> What the exercise asks
Return the line that contains "(580, 431) = (91, 242): blue" plus every line after it to the end of the entries below, exactly as given, and stop there.

Object change descriptions
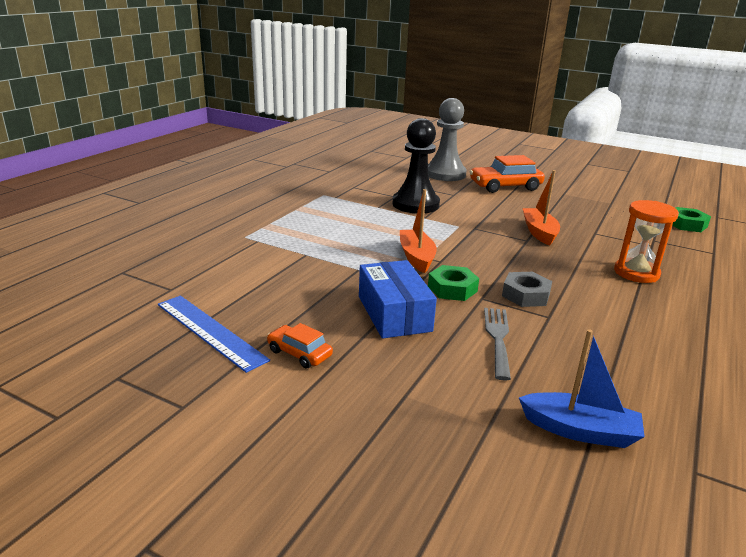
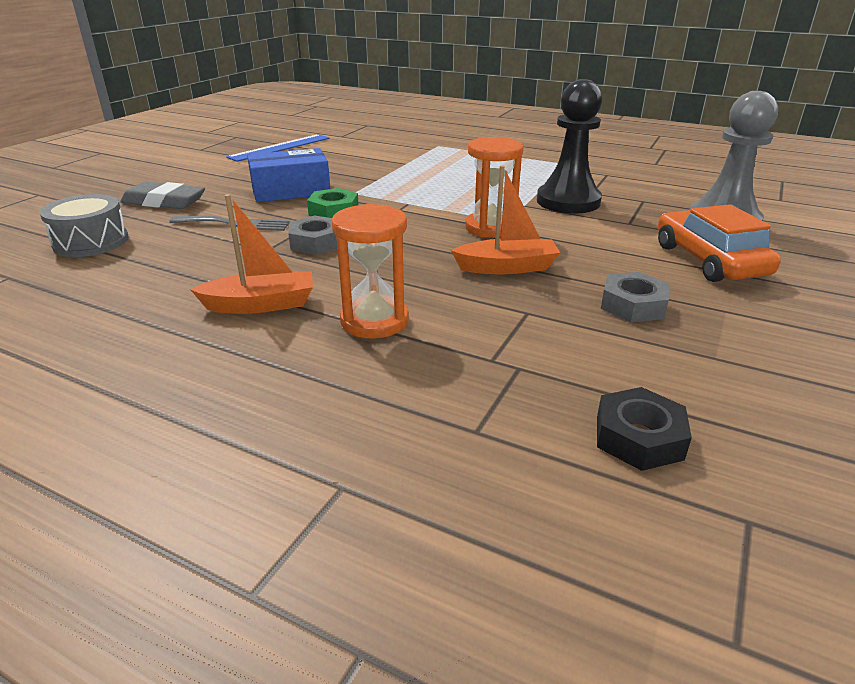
camera: 90 degrees right, 5 degrees up
(299, 353) = (242, 167): orange car -> none
(416, 257) = (406, 199): orange boat -> orange boat (261, 305)
(439, 398) = (164, 202): none -> grey eraser
(473, 231) = (490, 228): none -> orange hourglass
(570, 209) = (633, 305): none -> grey nut
(580, 431) = (91, 242): blue boat -> grey drum
(686, 224) = (638, 437): green nut -> black nut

> Response area
(580, 431) = (91, 242): blue boat -> grey drum
(686, 224) = (638, 437): green nut -> black nut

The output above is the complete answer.